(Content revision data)
————
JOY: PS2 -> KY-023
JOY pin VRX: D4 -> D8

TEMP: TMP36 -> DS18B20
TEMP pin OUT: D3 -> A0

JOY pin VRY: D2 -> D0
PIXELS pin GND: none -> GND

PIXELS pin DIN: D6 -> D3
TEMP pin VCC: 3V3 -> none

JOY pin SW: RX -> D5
————
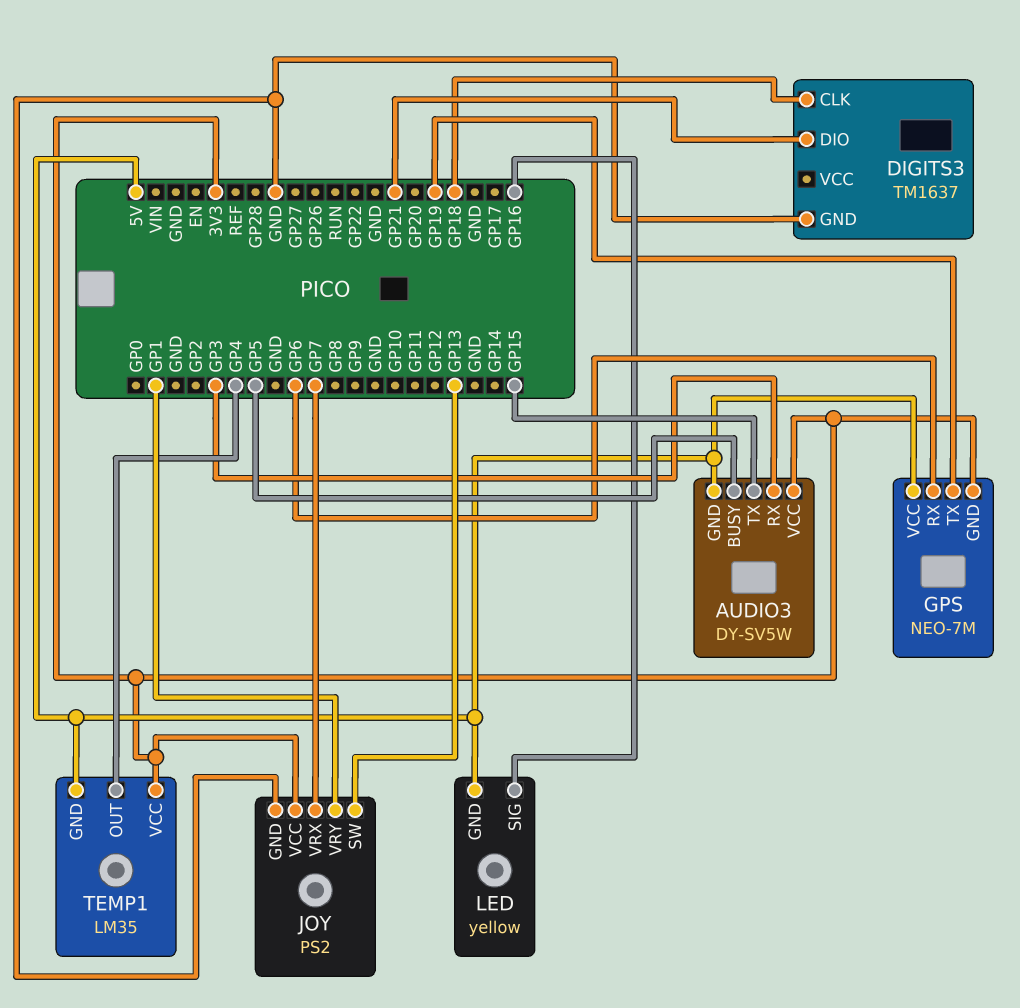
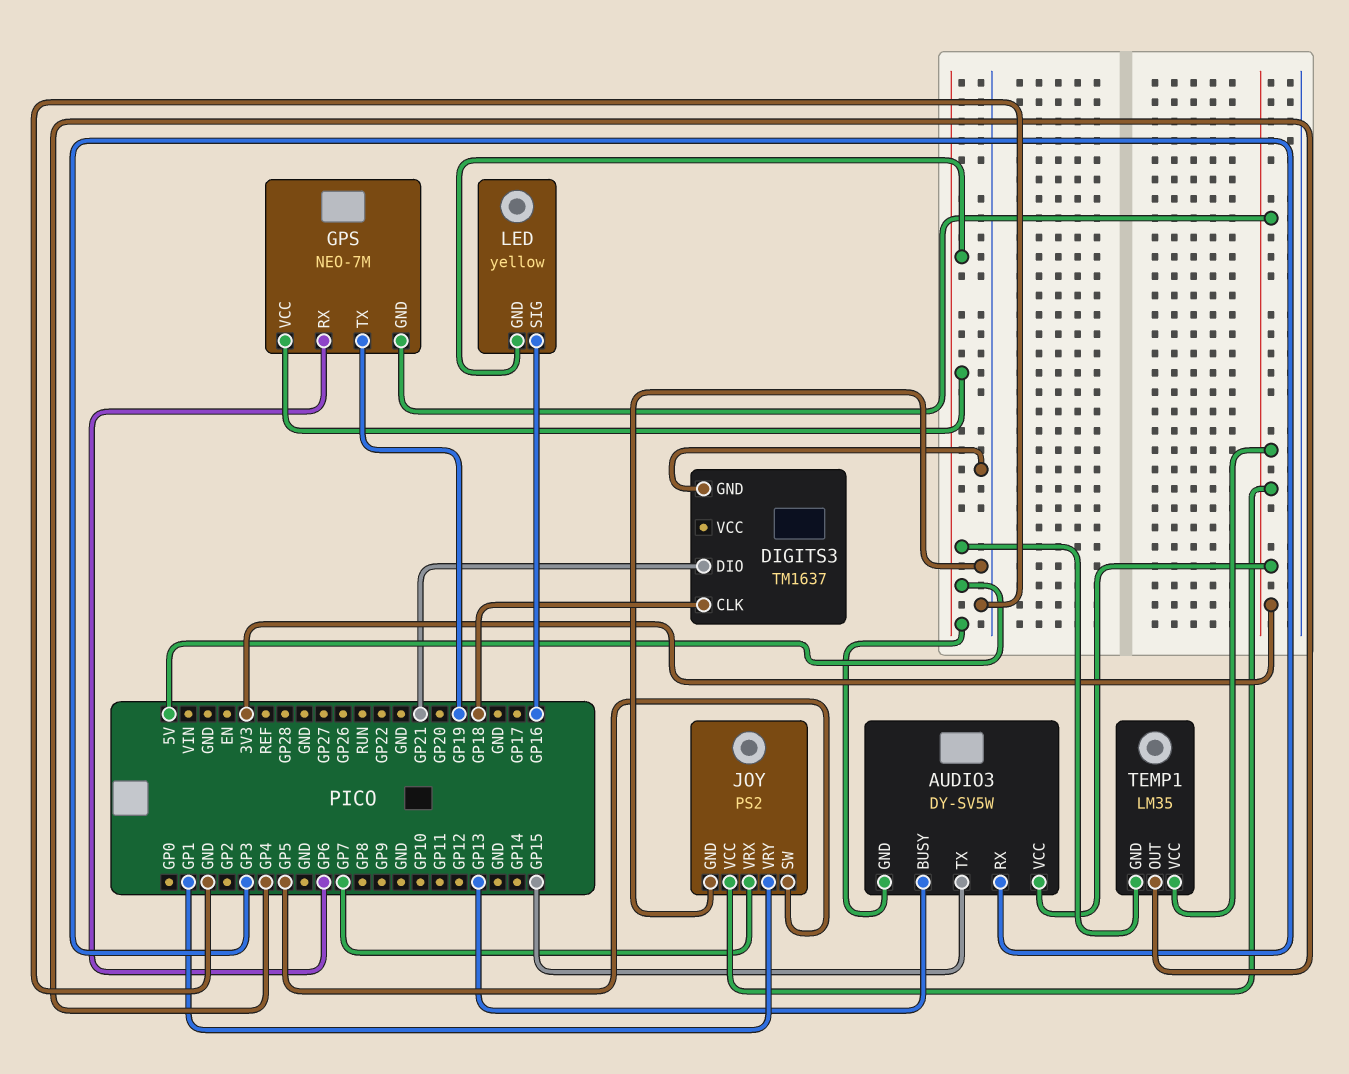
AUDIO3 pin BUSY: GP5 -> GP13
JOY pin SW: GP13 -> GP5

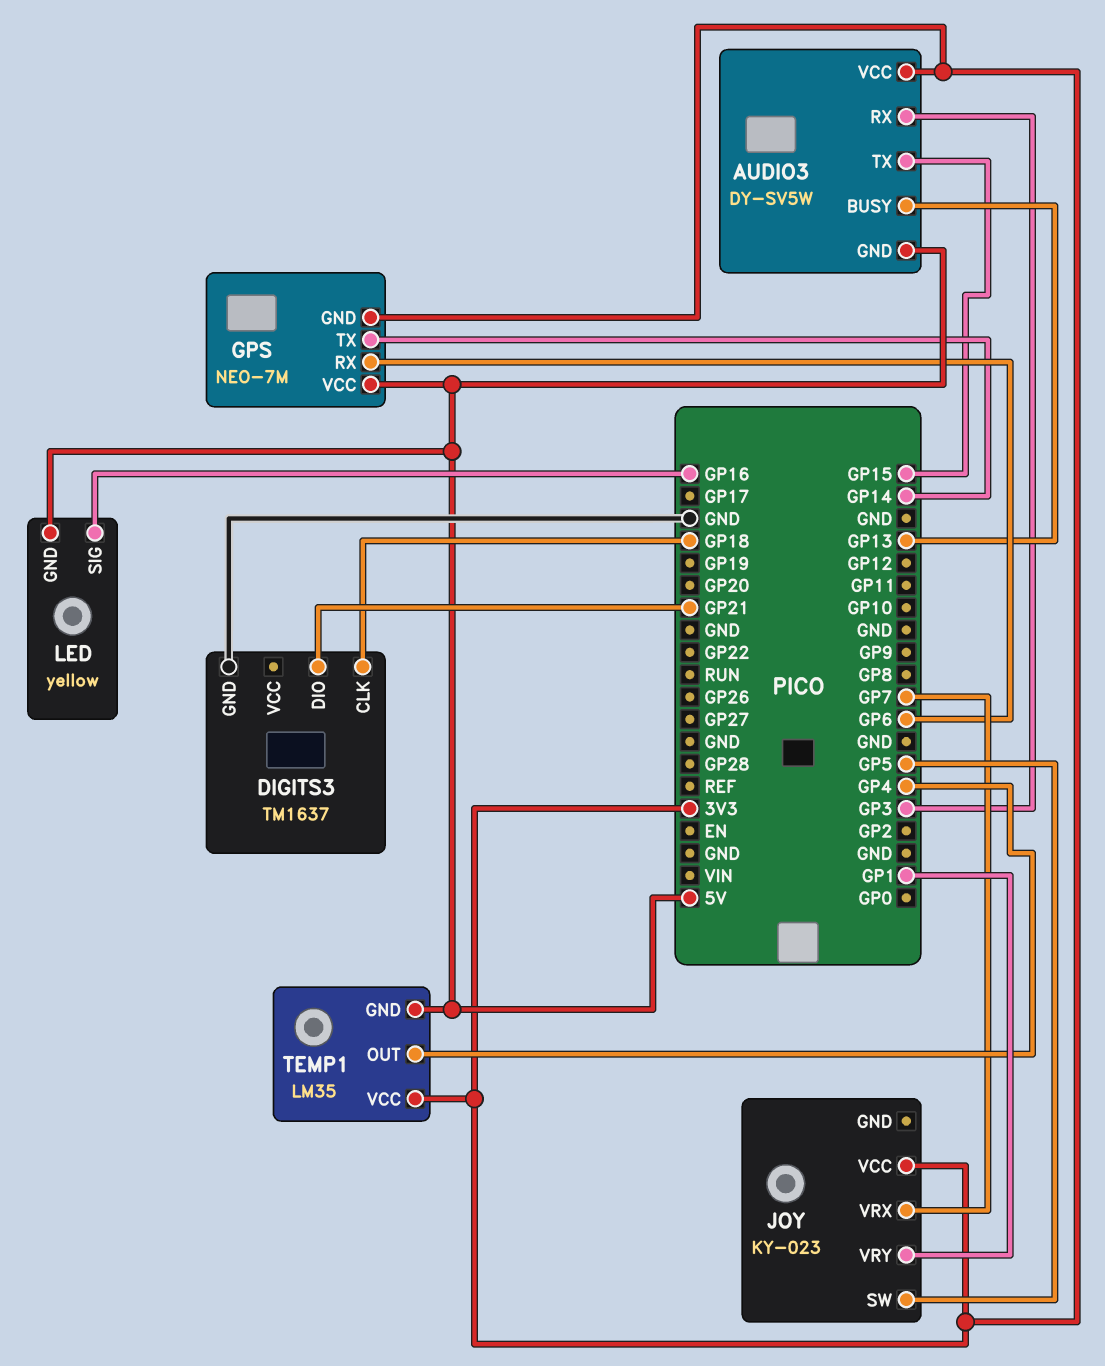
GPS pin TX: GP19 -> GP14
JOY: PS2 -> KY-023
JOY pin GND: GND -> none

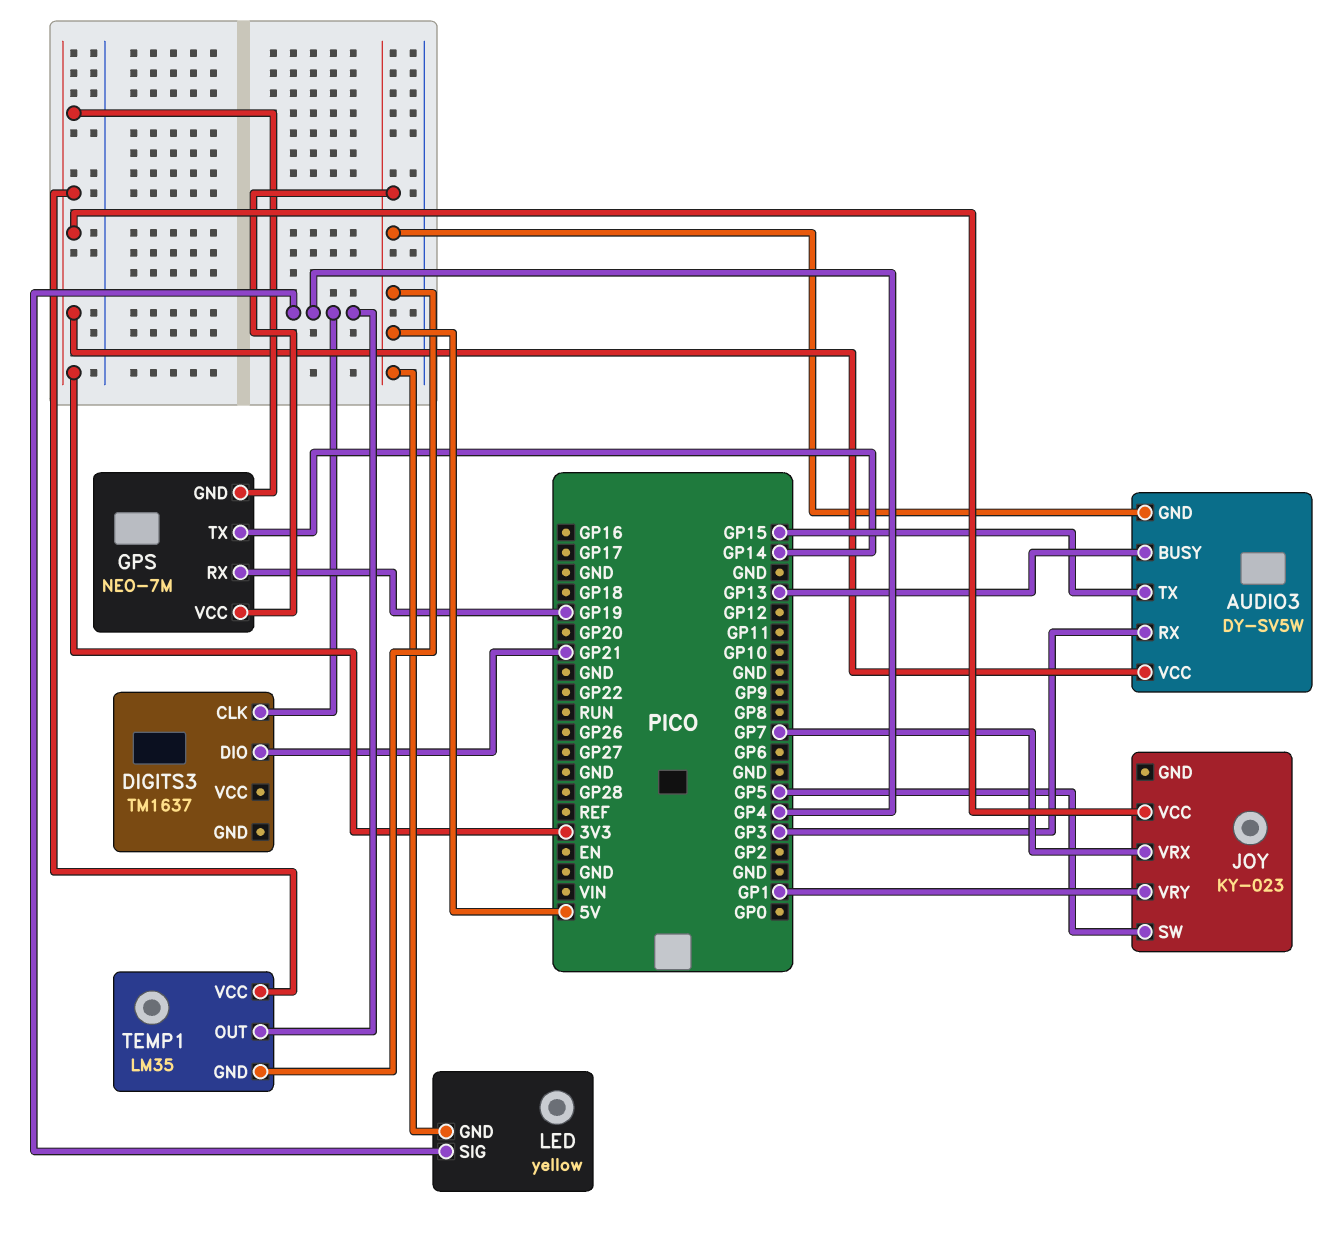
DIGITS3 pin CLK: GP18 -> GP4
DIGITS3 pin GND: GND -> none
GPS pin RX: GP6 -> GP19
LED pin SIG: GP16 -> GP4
————
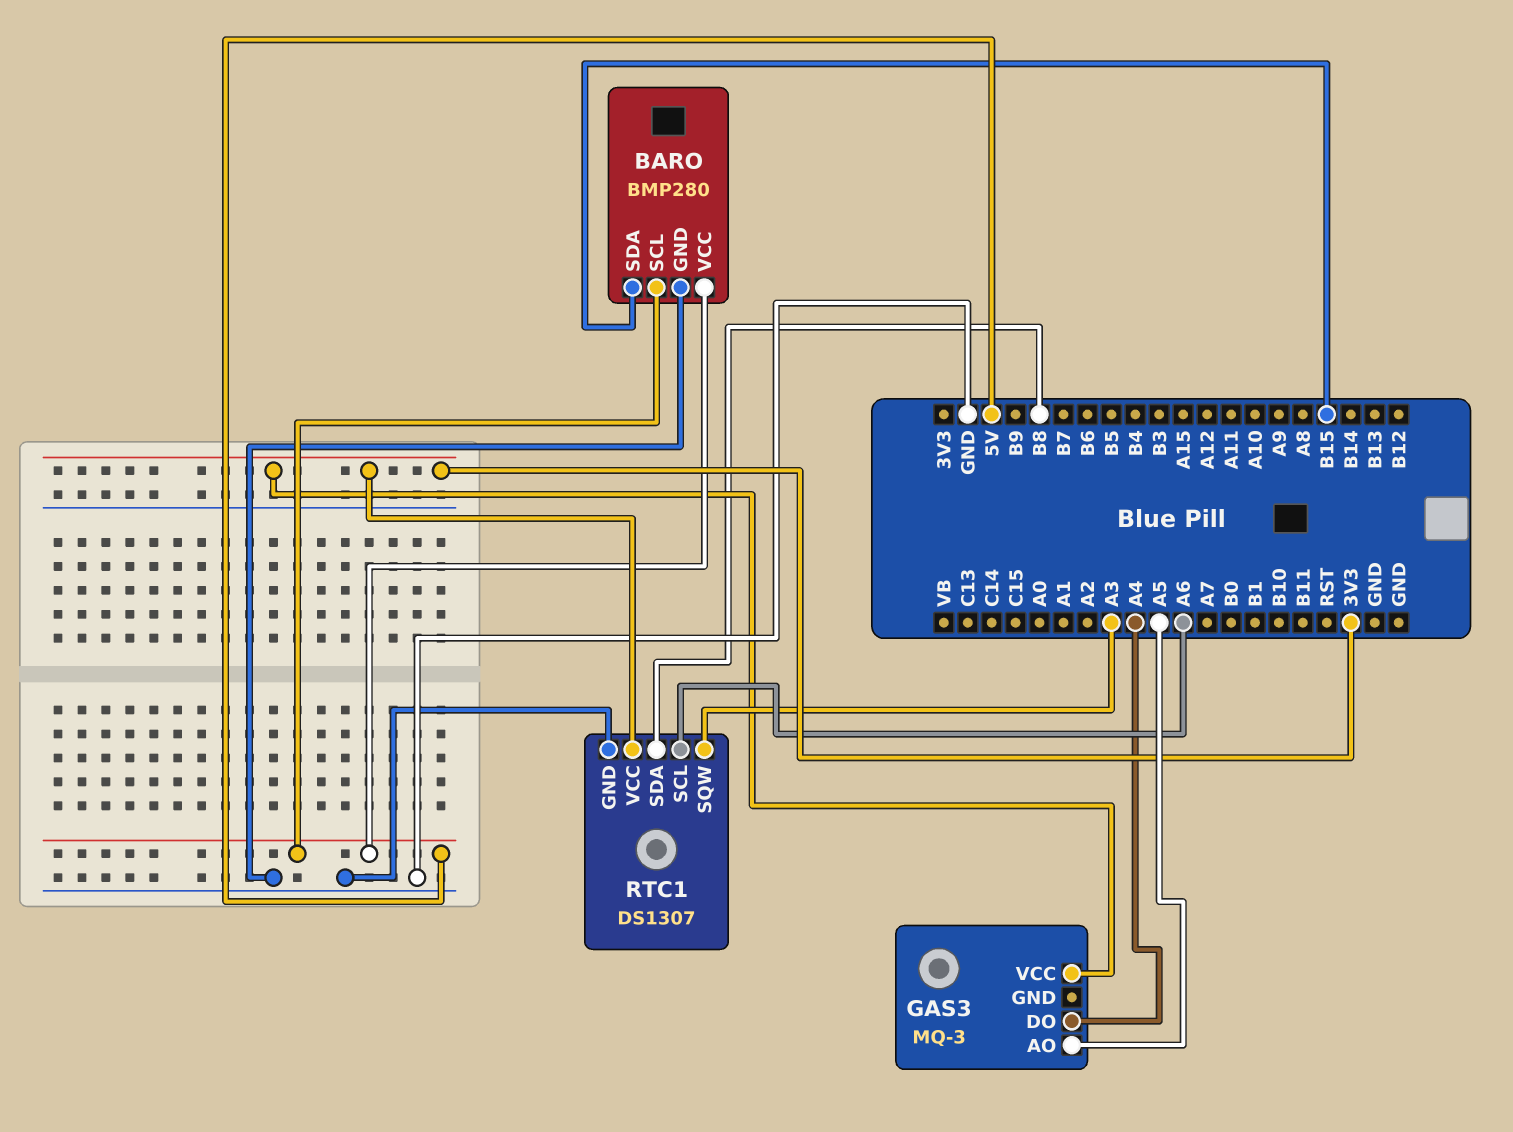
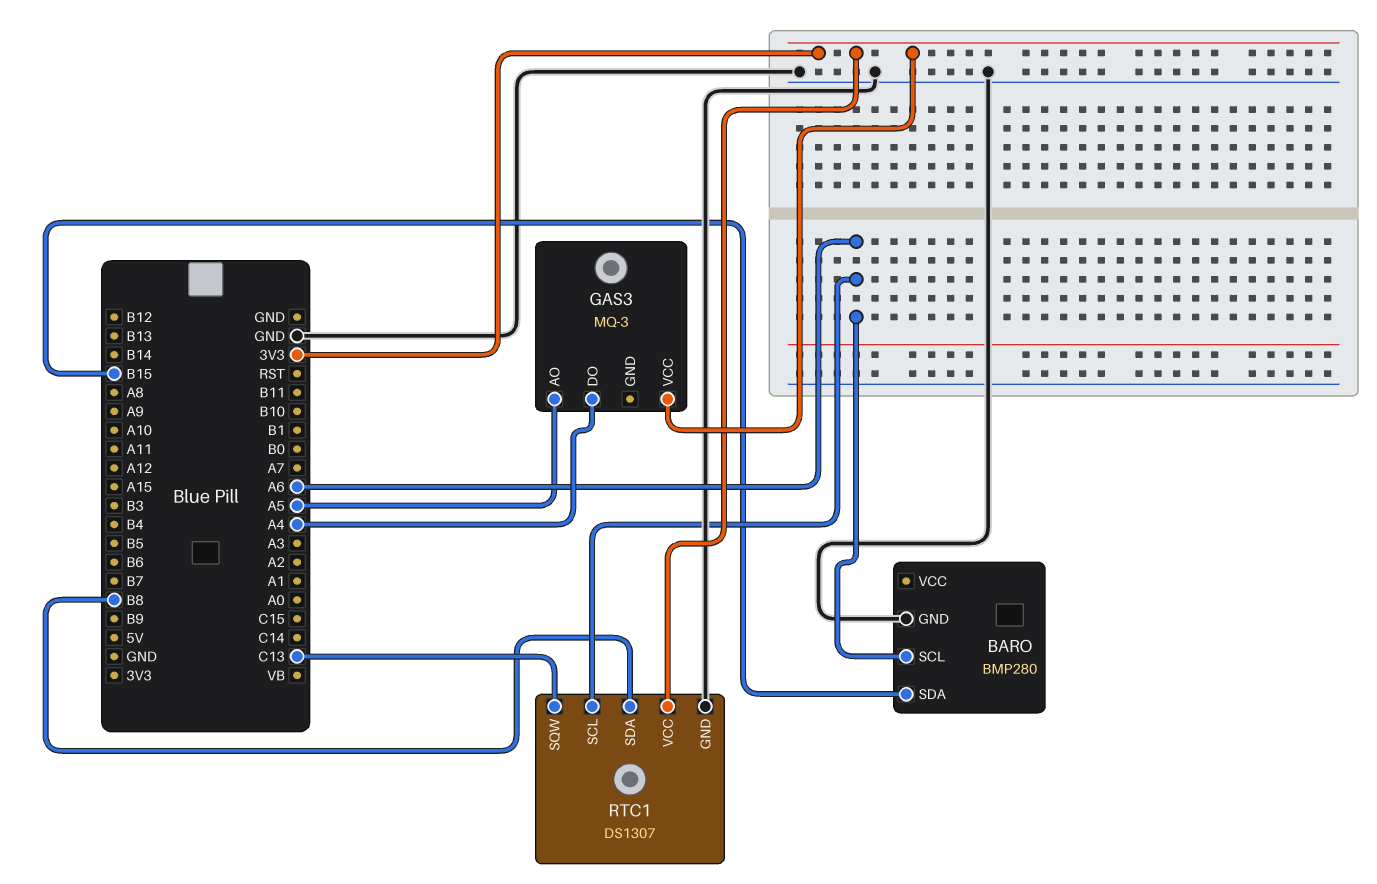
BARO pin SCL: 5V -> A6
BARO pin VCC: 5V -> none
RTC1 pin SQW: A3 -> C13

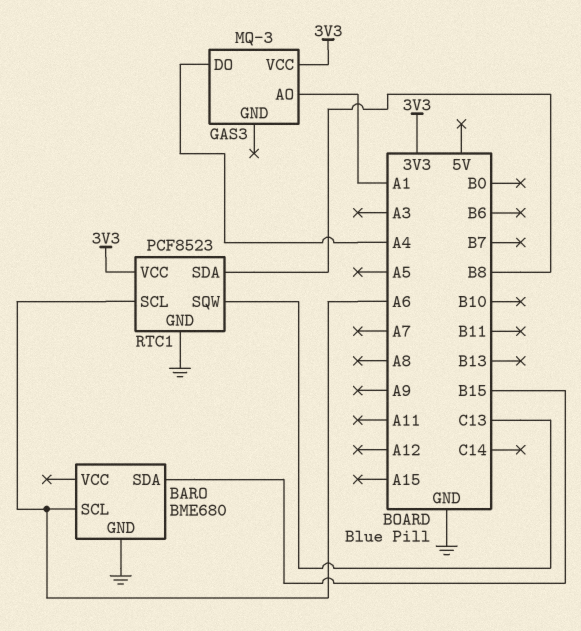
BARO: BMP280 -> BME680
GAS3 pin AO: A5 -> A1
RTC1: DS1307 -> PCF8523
————
### WORK TASK
Line count for the string "PIXELS": tally the lines of the records above that contain it and give only the result.

### YOUR SOLUTION
2